■ WORK INSTRUCTIONS: Reproduce only the stretch of entries below that begins at the first line and ends at the line holding "Return results in".
===== SUPPLIED INFORMATION =====
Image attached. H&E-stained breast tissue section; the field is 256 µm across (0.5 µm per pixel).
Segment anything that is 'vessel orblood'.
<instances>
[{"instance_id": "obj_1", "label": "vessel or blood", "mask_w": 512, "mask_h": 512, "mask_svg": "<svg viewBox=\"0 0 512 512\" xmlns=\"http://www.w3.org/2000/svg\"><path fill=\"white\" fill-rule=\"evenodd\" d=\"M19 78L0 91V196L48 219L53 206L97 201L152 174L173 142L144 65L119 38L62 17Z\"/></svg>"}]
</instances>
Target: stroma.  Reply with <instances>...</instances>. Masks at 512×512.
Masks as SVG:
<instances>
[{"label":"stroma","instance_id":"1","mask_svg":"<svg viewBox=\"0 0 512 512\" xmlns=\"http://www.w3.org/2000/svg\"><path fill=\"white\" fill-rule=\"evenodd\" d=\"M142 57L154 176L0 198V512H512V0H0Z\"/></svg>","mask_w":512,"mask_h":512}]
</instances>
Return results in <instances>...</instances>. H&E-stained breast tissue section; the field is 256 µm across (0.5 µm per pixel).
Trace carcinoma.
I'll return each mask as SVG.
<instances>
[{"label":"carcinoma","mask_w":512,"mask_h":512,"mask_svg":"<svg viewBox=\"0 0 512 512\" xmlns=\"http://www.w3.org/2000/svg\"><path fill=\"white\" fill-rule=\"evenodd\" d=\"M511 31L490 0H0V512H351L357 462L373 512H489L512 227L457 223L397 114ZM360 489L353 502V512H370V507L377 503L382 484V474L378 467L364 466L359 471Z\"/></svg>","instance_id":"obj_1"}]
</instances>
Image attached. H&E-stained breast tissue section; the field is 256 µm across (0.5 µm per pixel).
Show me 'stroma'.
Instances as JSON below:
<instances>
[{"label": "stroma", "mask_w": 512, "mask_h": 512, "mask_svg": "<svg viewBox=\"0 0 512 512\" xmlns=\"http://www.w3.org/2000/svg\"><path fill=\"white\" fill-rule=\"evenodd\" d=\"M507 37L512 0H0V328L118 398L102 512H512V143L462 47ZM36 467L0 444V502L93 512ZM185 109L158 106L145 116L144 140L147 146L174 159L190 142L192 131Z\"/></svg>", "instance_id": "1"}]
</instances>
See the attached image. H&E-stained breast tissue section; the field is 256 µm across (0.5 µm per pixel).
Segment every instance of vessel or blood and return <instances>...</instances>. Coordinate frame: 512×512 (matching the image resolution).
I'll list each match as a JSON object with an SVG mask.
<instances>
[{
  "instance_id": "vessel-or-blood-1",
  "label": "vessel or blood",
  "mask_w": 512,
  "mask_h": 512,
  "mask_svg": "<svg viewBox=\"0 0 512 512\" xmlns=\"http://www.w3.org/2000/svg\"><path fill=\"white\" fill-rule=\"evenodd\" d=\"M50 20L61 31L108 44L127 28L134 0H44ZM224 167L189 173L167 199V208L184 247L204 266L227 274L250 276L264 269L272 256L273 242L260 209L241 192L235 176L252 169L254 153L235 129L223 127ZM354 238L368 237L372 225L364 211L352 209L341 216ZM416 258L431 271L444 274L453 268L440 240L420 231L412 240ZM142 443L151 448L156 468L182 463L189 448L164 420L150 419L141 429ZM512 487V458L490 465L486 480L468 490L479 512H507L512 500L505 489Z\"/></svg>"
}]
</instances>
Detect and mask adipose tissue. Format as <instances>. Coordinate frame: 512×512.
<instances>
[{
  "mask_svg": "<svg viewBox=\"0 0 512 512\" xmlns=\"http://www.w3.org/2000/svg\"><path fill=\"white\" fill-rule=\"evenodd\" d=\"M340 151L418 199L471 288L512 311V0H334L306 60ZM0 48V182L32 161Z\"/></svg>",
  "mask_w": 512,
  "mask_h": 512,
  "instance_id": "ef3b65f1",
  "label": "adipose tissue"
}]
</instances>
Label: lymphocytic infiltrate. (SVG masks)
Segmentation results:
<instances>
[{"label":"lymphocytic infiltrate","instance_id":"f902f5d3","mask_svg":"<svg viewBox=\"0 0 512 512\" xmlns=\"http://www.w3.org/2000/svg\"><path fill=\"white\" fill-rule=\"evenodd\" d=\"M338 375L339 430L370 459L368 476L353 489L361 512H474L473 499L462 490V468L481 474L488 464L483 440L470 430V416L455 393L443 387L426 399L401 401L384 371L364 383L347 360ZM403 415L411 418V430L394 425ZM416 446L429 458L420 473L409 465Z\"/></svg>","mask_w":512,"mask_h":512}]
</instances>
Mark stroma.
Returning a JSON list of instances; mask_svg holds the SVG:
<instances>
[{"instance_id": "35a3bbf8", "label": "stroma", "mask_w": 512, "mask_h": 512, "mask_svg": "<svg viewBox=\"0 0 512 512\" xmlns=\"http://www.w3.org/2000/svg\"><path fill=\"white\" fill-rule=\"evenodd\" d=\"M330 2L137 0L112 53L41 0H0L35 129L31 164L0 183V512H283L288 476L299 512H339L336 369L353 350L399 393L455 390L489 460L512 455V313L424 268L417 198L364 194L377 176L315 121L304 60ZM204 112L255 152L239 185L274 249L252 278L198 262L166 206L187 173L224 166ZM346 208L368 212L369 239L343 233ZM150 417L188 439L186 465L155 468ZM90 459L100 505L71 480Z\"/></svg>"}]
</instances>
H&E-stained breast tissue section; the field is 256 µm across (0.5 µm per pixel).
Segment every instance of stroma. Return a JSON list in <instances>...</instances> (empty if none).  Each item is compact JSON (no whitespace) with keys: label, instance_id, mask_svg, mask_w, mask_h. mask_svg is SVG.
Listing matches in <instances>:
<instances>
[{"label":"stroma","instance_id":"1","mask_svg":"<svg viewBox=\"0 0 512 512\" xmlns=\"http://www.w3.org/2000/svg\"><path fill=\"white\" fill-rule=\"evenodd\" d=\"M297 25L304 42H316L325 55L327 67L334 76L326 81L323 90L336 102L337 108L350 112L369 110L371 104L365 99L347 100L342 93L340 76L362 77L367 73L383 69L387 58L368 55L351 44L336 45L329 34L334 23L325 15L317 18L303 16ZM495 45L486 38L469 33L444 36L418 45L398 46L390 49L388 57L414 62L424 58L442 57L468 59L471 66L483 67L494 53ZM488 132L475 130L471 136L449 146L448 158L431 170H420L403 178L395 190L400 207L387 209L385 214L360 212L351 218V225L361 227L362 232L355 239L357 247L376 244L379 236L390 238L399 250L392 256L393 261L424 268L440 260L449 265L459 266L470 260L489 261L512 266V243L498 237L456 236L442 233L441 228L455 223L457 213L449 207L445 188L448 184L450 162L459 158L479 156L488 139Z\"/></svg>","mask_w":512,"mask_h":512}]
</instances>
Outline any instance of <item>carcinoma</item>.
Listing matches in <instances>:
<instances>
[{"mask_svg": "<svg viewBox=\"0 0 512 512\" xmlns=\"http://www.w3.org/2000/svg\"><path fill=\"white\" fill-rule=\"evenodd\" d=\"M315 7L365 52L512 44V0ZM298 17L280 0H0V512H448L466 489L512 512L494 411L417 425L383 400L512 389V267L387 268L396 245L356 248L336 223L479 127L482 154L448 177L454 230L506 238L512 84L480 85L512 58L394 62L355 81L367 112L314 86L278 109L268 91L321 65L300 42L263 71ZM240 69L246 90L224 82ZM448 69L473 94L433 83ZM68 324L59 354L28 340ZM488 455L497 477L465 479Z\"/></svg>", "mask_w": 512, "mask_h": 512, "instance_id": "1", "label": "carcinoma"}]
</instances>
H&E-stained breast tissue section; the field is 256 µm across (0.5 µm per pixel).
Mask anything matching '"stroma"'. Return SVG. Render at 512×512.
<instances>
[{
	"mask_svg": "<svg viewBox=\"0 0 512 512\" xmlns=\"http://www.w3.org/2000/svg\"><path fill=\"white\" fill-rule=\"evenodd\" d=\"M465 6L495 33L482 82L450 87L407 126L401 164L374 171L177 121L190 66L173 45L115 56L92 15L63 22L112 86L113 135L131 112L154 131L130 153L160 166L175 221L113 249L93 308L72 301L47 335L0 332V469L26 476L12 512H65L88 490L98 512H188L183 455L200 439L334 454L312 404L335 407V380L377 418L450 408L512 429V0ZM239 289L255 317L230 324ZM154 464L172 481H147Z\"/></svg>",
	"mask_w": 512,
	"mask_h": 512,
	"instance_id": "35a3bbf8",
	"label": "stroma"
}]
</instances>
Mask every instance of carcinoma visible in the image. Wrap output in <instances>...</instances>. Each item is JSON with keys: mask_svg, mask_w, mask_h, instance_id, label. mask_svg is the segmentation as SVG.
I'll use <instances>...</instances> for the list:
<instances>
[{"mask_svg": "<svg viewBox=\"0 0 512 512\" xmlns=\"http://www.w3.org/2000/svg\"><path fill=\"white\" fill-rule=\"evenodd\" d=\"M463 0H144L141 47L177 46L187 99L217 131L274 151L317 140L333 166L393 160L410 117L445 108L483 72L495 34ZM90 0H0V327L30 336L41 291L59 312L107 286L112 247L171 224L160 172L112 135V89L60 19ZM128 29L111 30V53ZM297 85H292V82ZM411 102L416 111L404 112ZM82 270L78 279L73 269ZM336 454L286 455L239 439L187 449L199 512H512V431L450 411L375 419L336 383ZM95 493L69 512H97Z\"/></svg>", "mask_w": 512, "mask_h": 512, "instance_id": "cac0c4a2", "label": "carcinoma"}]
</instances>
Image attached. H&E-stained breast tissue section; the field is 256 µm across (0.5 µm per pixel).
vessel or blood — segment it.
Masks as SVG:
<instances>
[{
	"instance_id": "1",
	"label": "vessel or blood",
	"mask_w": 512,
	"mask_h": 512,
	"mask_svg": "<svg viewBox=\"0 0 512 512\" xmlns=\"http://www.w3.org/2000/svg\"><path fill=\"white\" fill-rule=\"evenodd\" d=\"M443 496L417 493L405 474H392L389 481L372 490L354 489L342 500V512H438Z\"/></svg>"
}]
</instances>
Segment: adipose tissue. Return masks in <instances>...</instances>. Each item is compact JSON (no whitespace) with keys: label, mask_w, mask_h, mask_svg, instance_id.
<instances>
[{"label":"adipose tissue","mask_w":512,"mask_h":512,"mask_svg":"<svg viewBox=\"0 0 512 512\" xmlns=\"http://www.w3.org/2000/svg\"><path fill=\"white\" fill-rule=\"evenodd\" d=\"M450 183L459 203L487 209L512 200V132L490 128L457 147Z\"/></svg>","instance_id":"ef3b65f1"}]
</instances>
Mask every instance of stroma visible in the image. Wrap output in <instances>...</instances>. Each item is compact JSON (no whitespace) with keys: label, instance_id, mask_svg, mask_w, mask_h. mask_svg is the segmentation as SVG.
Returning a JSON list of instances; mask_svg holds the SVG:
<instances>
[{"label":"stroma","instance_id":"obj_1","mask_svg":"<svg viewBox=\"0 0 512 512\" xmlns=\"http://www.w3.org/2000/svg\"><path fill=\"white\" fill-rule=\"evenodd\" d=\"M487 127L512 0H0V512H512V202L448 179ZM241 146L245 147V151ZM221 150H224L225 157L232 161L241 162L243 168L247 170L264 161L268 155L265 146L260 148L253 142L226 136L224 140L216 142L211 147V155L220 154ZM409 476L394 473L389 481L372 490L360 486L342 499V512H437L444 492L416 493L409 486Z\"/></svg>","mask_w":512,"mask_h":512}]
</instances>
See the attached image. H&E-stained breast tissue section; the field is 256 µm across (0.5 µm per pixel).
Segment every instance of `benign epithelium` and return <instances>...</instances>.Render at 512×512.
=====
■ COMPLETE RESPONSE:
Image attached. H&E-stained breast tissue section; the field is 256 µm across (0.5 µm per pixel).
Segment anything that is 'vessel orblood'.
<instances>
[{"instance_id": "obj_1", "label": "vessel or blood", "mask_w": 512, "mask_h": 512, "mask_svg": "<svg viewBox=\"0 0 512 512\" xmlns=\"http://www.w3.org/2000/svg\"><path fill=\"white\" fill-rule=\"evenodd\" d=\"M19 78L0 91V196L48 219L53 206L97 201L152 174L173 142L144 65L119 38L62 17Z\"/></svg>"}]
</instances>
Target: stroma.  Reply with <instances>...</instances>. Masks at 512×512.
Masks as SVG:
<instances>
[{"label":"stroma","instance_id":"1","mask_svg":"<svg viewBox=\"0 0 512 512\" xmlns=\"http://www.w3.org/2000/svg\"><path fill=\"white\" fill-rule=\"evenodd\" d=\"M142 57L154 176L0 198V512H512V0H0Z\"/></svg>","mask_w":512,"mask_h":512}]
</instances>
Return results in <instances>...</instances>. H&E-stained breast tissue section; the field is 256 µm across (0.5 µm per pixel).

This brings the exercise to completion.